▶ [What to do]: Exact transcription with no images: write out all of the entries below.

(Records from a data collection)

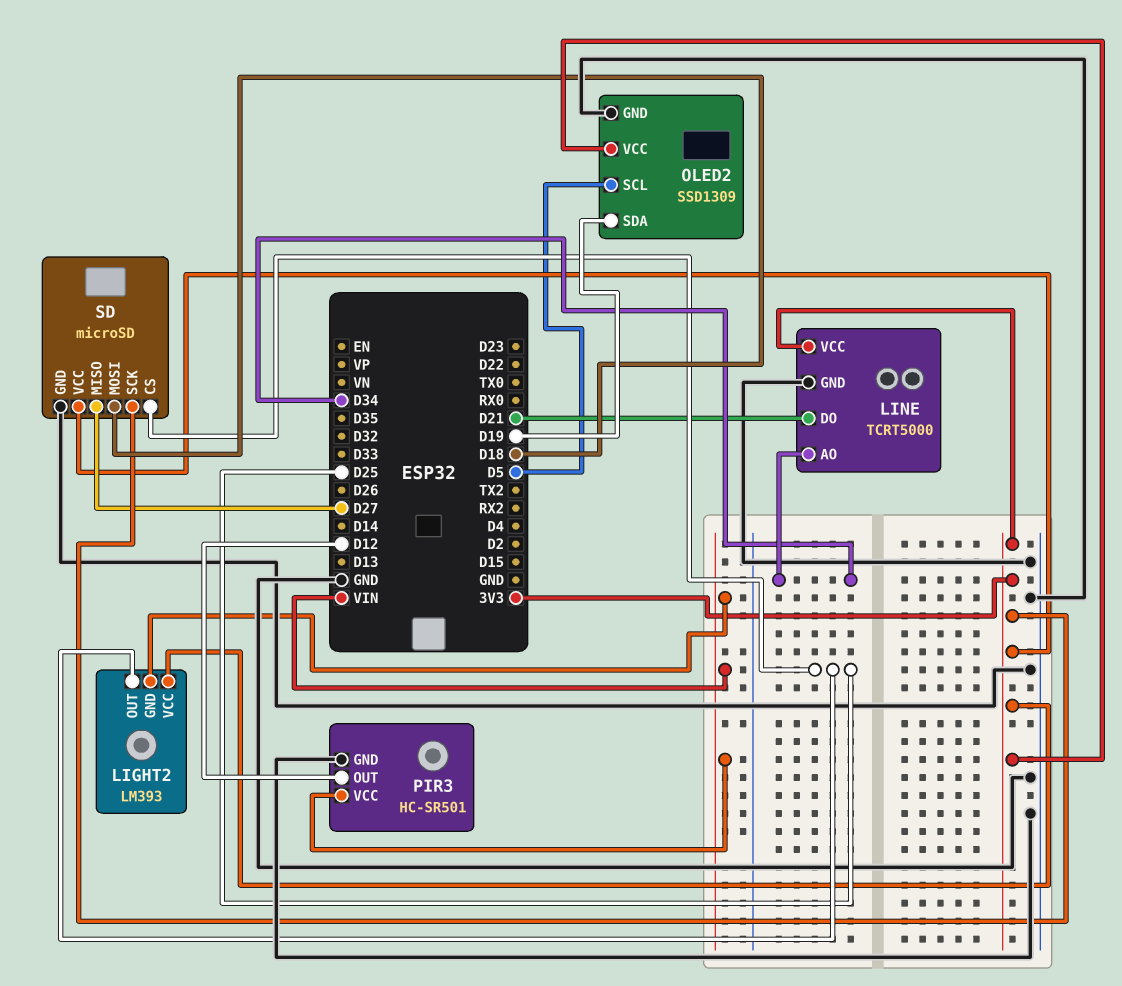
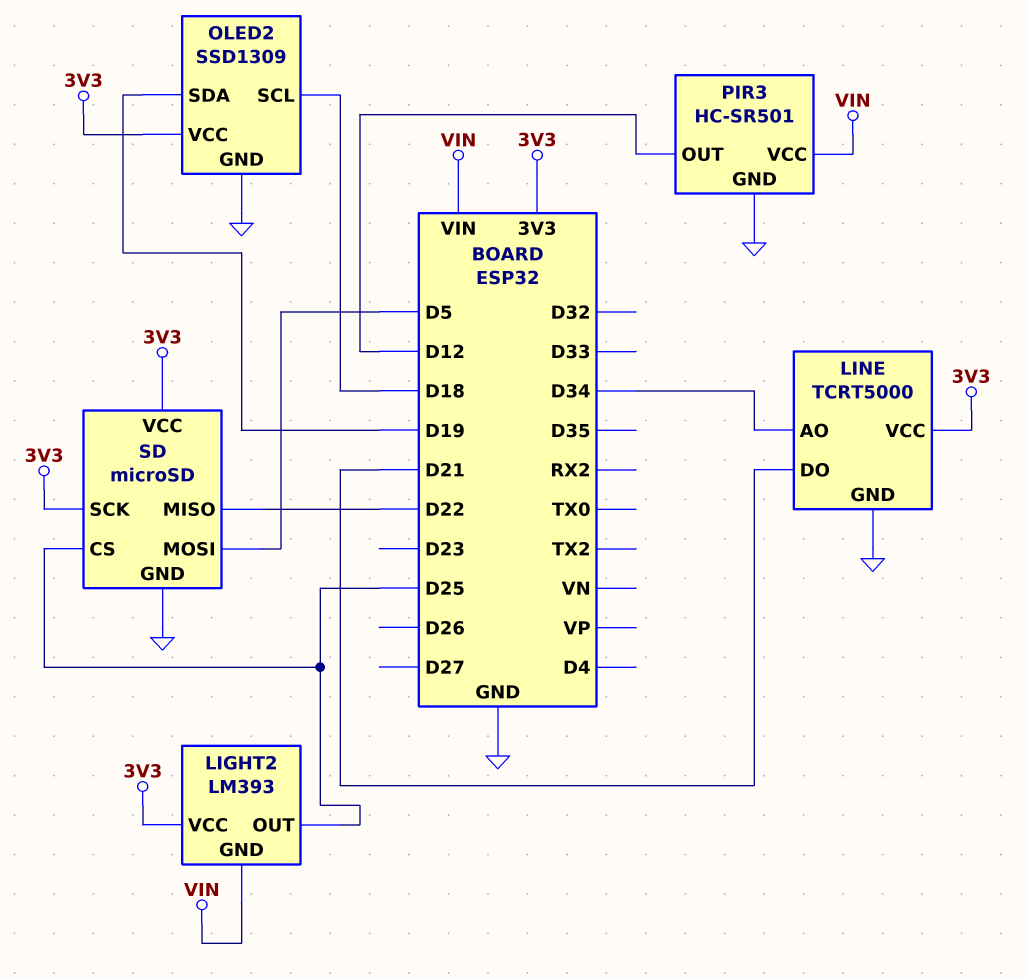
OLED2 pin SCL: D5 -> D18
SD pin MISO: D27 -> D22
SD pin MOSI: D18 -> D5

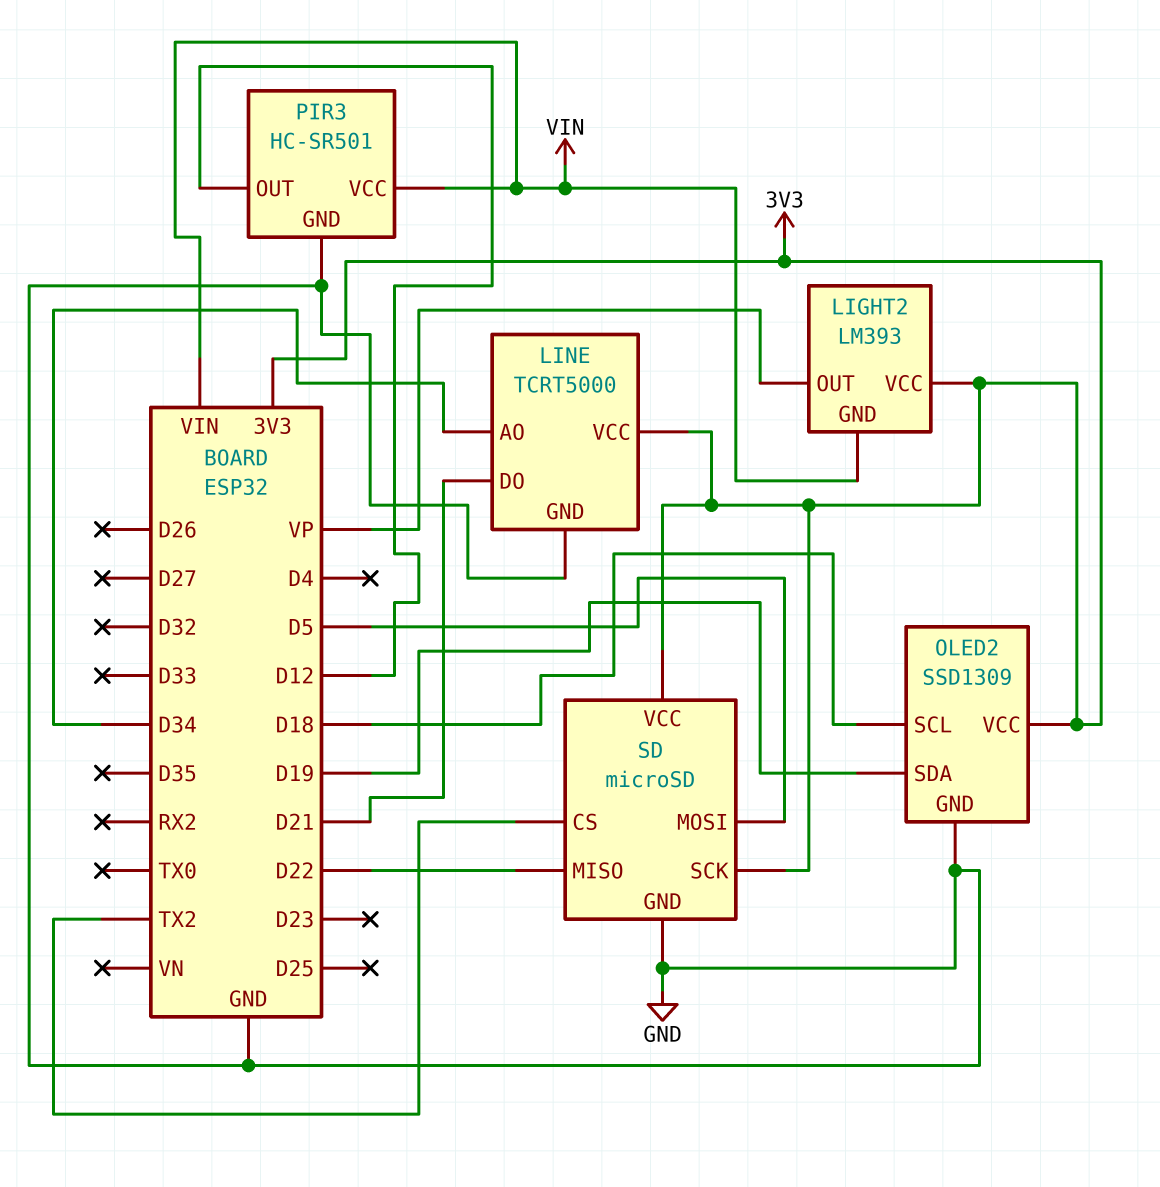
LIGHT2 pin OUT: D25 -> VP
SD pin CS: D25 -> TX2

▶ [Exercise response]:
OLED2 pin SCL: D5 -> D18
SD pin MISO: D27 -> D22
SD pin MOSI: D18 -> D5

LIGHT2 pin OUT: D25 -> VP
SD pin CS: D25 -> TX2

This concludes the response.